━━━ MATERIAL FOR THE TASK

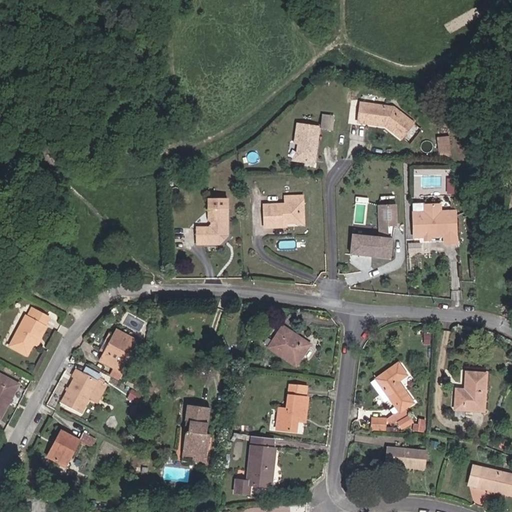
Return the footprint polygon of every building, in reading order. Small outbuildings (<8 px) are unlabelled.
[(393,140),(399,122),(377,113),(348,112),(347,132),(374,133),(393,140)] [(323,127),(333,128),(334,114),(325,113),(323,127)] [(292,144),(296,145),(295,150),(295,157),(300,164),(313,165),(316,132),(295,130),(292,144)] [(313,165),(300,164),(295,157),(289,166),(312,169),(313,165)] [(221,195),(202,197),(203,207),(204,218),(207,220),(207,223),(204,226),(199,226),(192,227),(193,243),(200,243),(216,242),(217,238),(220,234),(224,232),(221,195)] [(280,234),(281,230),(285,230),(294,230),(300,223),(299,211),(302,211),(302,203),(283,204),(283,212),(262,212),(263,235),(280,234)] [(398,204),(379,203),(379,236),(398,236),(398,204)] [(415,209),(416,218),(428,217),(427,210),(427,208),(415,209)] [(443,216),(442,209),(427,210),(428,217),(416,218),(418,242),(428,242),(434,241),(449,240),(449,247),(461,247),(458,215),(443,216)] [(299,211),(300,223),(294,230),(303,233),(302,211),(299,211)] [(394,266),(396,246),(355,243),(354,263),(394,266)] [(70,293),(65,299),(71,304),(76,298),(70,293)] [(24,357),(29,347),(34,338),(39,340),(45,329),(41,328),(45,319),(32,313),(28,321),(23,318),(7,349),(24,357)] [(280,328),(265,347),(293,368),(308,349),(280,328)] [(117,375),(135,344),(114,332),(110,339),(101,355),(106,358),(101,366),(117,375)] [(106,337),(97,353),(101,355),(110,339),(106,337)] [(35,349),(39,340),(34,338),(29,347),(35,349)] [(96,363),(101,366),(106,358),(101,355),(96,363)] [(396,411),(400,415),(415,405),(401,384),(409,379),(398,363),(375,378),(375,379),(389,399),(396,411)] [(98,379),(76,371),(64,402),(86,411),(91,397),(98,379)] [(453,415),(480,418),(486,377),(468,375),(465,394),(456,392),(453,415)] [(100,401),(107,380),(98,377),(97,379),(98,379),(91,397),(100,401)] [(0,417),(12,396),(7,393),(12,384),(0,378),(0,417)] [(371,382),(384,402),(389,399),(375,379),(371,382)] [(17,387),(12,384),(7,393),(12,396),(17,387)] [(294,435),(295,424),(296,418),(303,419),(306,402),(300,401),(302,388),(279,385),(277,409),(268,408),(265,431),(294,435)] [(174,455),(201,458),(205,432),(201,432),(204,408),(180,405),(177,427),(183,427),(182,433),(177,432),(174,455)] [(400,415),(396,411),(387,416),(387,424),(400,415)] [(414,425),(409,415),(397,422),(403,431),(414,425)] [(387,416),(372,416),(371,429),(386,429),(387,424),(387,416)] [(426,431),(427,419),(416,418),(415,430),(426,431)] [(46,457),(64,466),(77,442),(59,432),(46,457)] [(93,441),(82,434),(77,442),(89,449),(93,441)] [(246,446),(271,450),(273,442),(247,438),(246,446)] [(265,490),(271,450),(246,446),(240,483),(230,481),(229,494),(246,497),(248,487),(265,490)] [(384,451),(383,469),(423,473),(425,455),(384,451)] [(200,465),(201,458),(174,455),(173,462),(200,465)] [(511,497),(511,481),(470,470),(465,490),(474,492),(475,489),(495,495),(495,498),(511,502),(511,497)] [(495,495),(475,489),(474,492),(495,498),(495,495)]
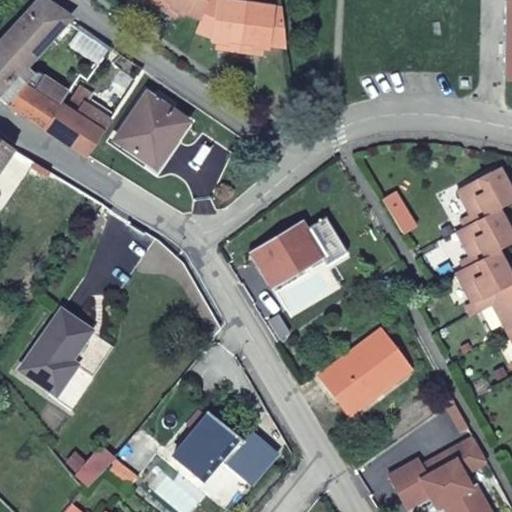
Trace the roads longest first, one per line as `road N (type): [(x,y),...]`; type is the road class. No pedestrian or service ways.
road 1 (residential): [(71,0),(303,159)]
road 2 (residential): [(190,238),(322,455)]
road 3 (residential): [(0,118),(190,238)]
road 4 (residential): [(303,159),(339,128),(396,113),(511,127)]
road 5 (residential): [(190,238),(260,199),(303,159)]
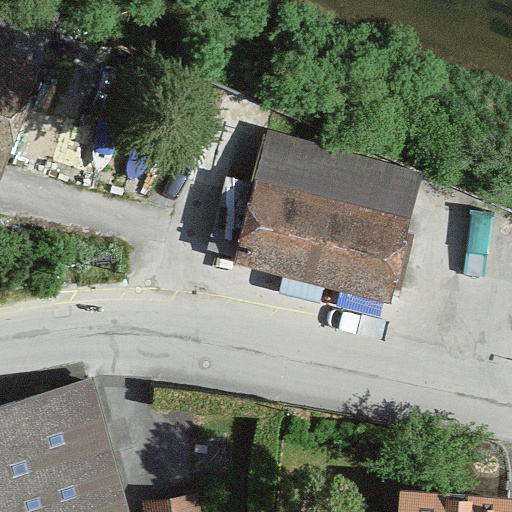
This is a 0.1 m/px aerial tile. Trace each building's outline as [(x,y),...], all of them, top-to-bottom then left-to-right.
[(0,0),(0,163),(56,7),(36,0),(0,0)] [(427,167),(256,128),(228,253),(399,292),(427,167)] [(128,511),(91,383),(0,409),(0,511),(128,511)] [(511,511),(511,500),(511,492),(394,483),(391,511),(511,511)] [(203,511),(202,498),(145,505),(146,511),(203,511)]
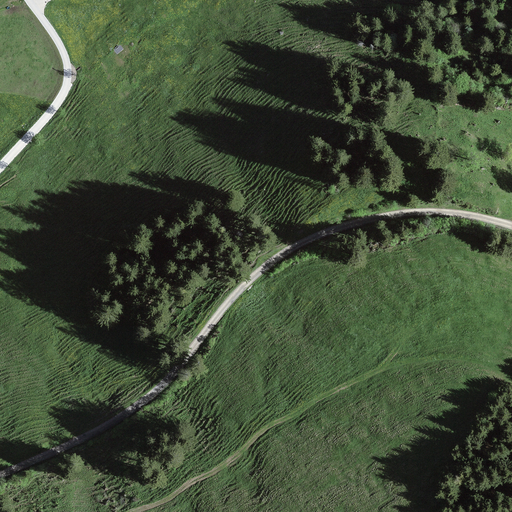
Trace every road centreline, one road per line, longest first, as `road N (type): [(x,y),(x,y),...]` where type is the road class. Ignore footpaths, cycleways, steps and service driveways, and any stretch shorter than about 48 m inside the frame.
road 1 (track): [(0,475),(86,436),(183,368),(244,283),(304,239),(419,213),(511,232)]
road 2 (track): [(26,0),(56,43),(65,83),(0,166)]
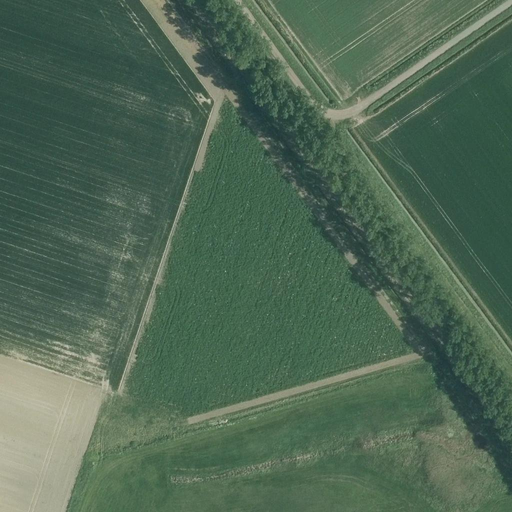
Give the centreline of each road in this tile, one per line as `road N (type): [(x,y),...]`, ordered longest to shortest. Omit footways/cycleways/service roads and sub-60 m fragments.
road 1 (unclassified): [(333,116),(353,111),(511,3)]
road 2 (track): [(238,0),(315,104),(333,116)]
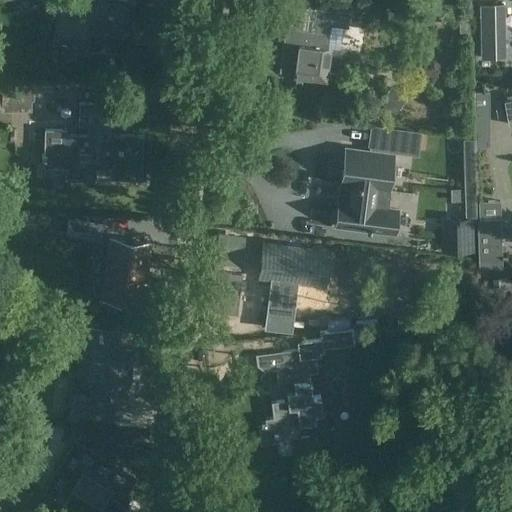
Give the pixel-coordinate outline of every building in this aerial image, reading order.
[(66,44),(86,46),(88,31),(123,35),(128,0),(126,0),(59,0),(54,43),(61,44),(66,44)] [(482,57),(505,57),(504,5),(481,5),(482,57)] [(311,30),(296,28),(295,33),(289,38),(284,37),(279,72),(293,74),(293,76),(326,81),(330,48),(328,47),(331,26),(340,27),(348,28),(351,13),(314,8),(311,30)] [(2,110),(13,111),(14,99),(31,100),(34,100),(34,85),(2,85),(2,110)] [(377,103),(393,115),(404,99),(387,88),(377,103)] [(117,120),(117,103),(79,102),(78,124),(88,125),(88,135),(67,134),(67,130),(45,129),(43,166),(66,167),(65,177),(96,178),(96,168),(111,168),(110,178),(141,180),(143,135),(111,134),(112,120),(117,120)] [(394,154),(346,148),(342,175),(343,175),(342,183),(344,183),(342,202),(339,202),(339,206),(338,206),(336,225),(384,232),(384,231),(395,233),(398,210),(387,208),(394,154)] [(477,251),(476,217),(443,218),(444,252),(477,251)] [(502,218),(479,219),(481,267),(504,267),(502,218)] [(102,222),(87,220),(85,235),(100,237),(102,222)] [(113,238),(105,298),(140,302),(144,276),(146,276),(148,261),(146,261),(149,243),(113,238)] [(272,244),(267,276),(281,278),(281,285),(278,285),(275,303),(299,306),(302,281),(315,282),(319,250),(272,244)] [(300,357),(316,356),(320,355),(319,351),(323,351),(322,347),(355,343),(353,327),(319,331),(320,339),(298,341),(299,349),(300,357)] [(80,349),(75,382),(90,384),(89,394),(91,394),(125,398),(127,384),(130,385),(131,380),(127,380),(129,371),(132,371),(132,366),(129,365),(131,350),(115,348),(117,332),(89,329),(86,350),(80,349)] [(277,385),(294,383),(294,390),(286,391),(287,399),(271,401),(273,417),(265,418),(266,422),(261,423),(262,427),(258,427),(260,444),(277,442),(276,436),(278,436),(278,434),(284,433),(283,425),(315,421),(314,413),(322,412),(320,396),(312,397),(310,382),(311,381),(310,373),(317,372),(316,356),(300,357),(299,349),(282,351),(283,360),(275,361),(276,368),(268,369),(260,378),(261,387),(277,385)] [(73,392),(70,419),(87,421),(91,394),(89,394),(80,393),(73,392)] [(24,453),(6,442),(0,451),(0,457),(36,479),(51,430),(33,425),(24,453)] [(46,489),(83,511),(113,511),(135,477),(89,449),(80,465),(96,475),(88,488),(57,470),(46,489)]
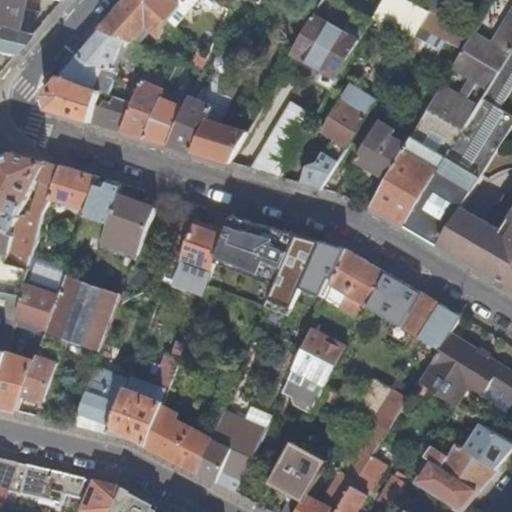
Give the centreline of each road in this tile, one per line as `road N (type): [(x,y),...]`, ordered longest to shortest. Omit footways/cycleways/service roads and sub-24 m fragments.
road 1 (residential): [(511,320),(365,232),(32,128),(6,105),(96,0)]
road 2 (residential): [(0,428),(116,454),(226,511)]
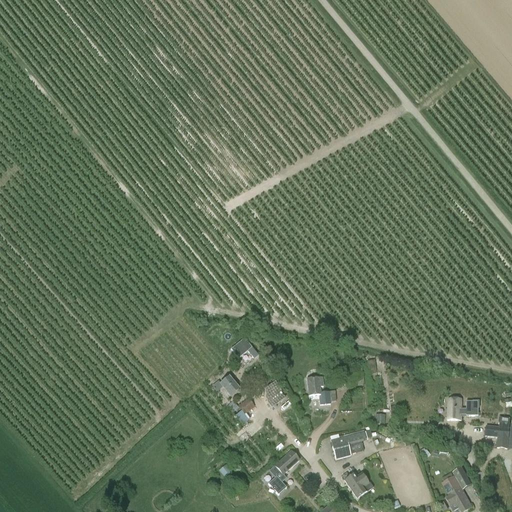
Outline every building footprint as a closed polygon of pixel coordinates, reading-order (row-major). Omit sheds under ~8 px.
[(245,346),(237,338),(226,351),(232,358),(245,346)] [(369,375),(376,374),(374,360),(367,361),(369,375)] [(362,370),(347,371),(348,388),(363,387),(362,370)] [(216,393),(222,388),(229,397),(238,390),(228,378),(220,385),(218,382),(211,387),(216,393)] [(308,397),(318,397),(319,406),(330,405),(329,393),(319,393),(319,388),(323,388),(322,378),(318,379),(306,379),(308,397)] [(247,400),(237,408),(233,402),(226,408),(242,426),(248,421),(244,416),(254,408),(247,400)] [(466,410),(461,410),(461,401),(448,400),(447,421),(461,422),(461,416),(466,416),(466,417),(478,418),(478,403),(466,402),(466,410)] [(496,449),(507,450),(508,440),(509,429),(510,420),(500,418),(499,428),(486,427),(484,437),(497,439),(496,449)] [(365,433),(330,442),(335,461),(350,457),(347,446),(367,441),(365,433)] [(268,472),(274,479),(267,485),(277,496),(285,489),(281,483),(285,479),(282,476),(298,462),(290,452),(274,467),(268,472)] [(225,466),(218,472),(225,480),(232,474),(225,466)] [(459,511),(465,511),(472,508),(462,491),(472,486),(462,468),(452,473),(454,477),(441,485),(448,497),(445,499),(452,511),(454,511),(458,510),(459,511)] [(342,477),(344,481),(356,499),(367,492),(364,488),(368,485),(361,475),(357,478),(354,474),(349,478),(346,474),(342,477)] [(397,502),(391,504),(394,511),(400,508),(397,502)]
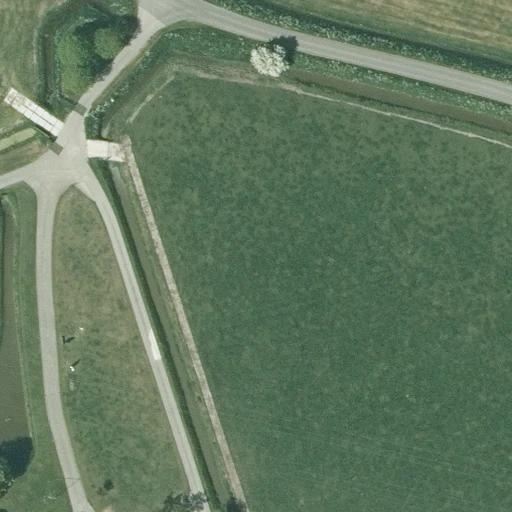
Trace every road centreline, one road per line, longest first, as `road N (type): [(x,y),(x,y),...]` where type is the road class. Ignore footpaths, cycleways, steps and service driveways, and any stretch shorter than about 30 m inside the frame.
road 1 (tertiary): [(511,97),(279,38),(172,0)]
road 2 (unclassified): [(61,147),(80,110),(172,0)]
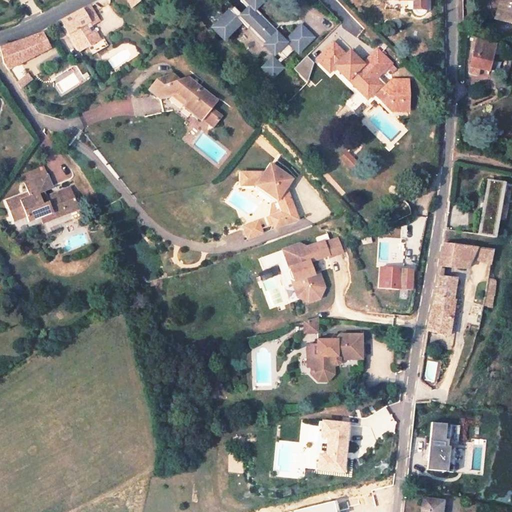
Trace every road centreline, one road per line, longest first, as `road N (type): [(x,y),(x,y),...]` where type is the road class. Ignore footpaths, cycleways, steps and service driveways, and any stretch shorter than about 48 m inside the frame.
road 1 (residential): [(451,0),(450,151),(395,511)]
road 2 (track): [(403,457),(432,437),(467,381),(511,341)]
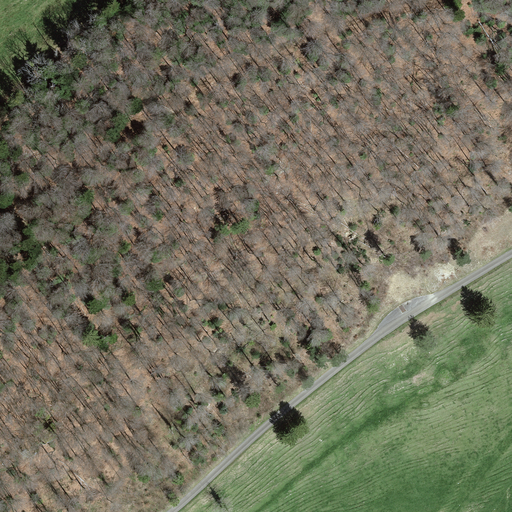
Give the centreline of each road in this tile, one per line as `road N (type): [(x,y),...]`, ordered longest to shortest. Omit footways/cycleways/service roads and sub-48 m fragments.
road 1 (track): [(426,0),(241,64),(87,148),(0,212)]
road 2 (unclassified): [(167,511),(386,328),(511,252)]
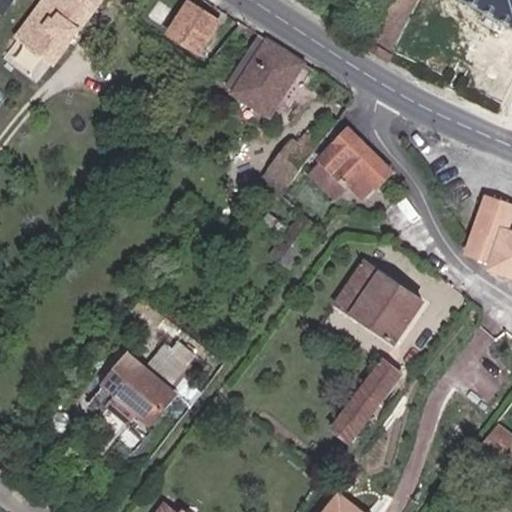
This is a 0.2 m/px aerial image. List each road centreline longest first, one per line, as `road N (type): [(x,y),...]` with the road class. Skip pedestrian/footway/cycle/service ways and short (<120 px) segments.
road 1 (residential): [(384,86),(381,123),(432,213),(460,253),(511,297)]
road 2 (primary): [(252,0),(384,86)]
road 3 (primary): [(384,86),(511,144)]
road 4 (track): [(0,163),(77,69)]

━━━━━━

## EXERCISE INSTRUCTIONS
Copy the records word for word, starting with the line that contains "sub-48 m fragments." and going on through the end of the records. Leave the pictures out of your copy.

## PROBLEM SOLUTION
Give the centreline of each road in this tile, one per line as `road N (type): [(x,y),...]`, ordered longest to shortest. Omit footways/cycleways/service roads and sub-48 m fragments.
road 1 (track): [(426,0),(241,64),(87,148),(0,212)]
road 2 (unclassified): [(167,511),(386,328),(511,252)]
This is a 0.2 m/px aerial image. List each road centreline longest first, one per line, as `road N (type): [(x,y),...]` with the road class. Skip pedestrian/footway/cycle/service ways and short (<120 px) segments.
road 1 (residential): [(384,86),(381,123),(432,213),(460,253),(511,297)]
road 2 (primary): [(252,0),(384,86)]
road 3 (primary): [(384,86),(511,144)]
road 4 (track): [(0,163),(77,69)]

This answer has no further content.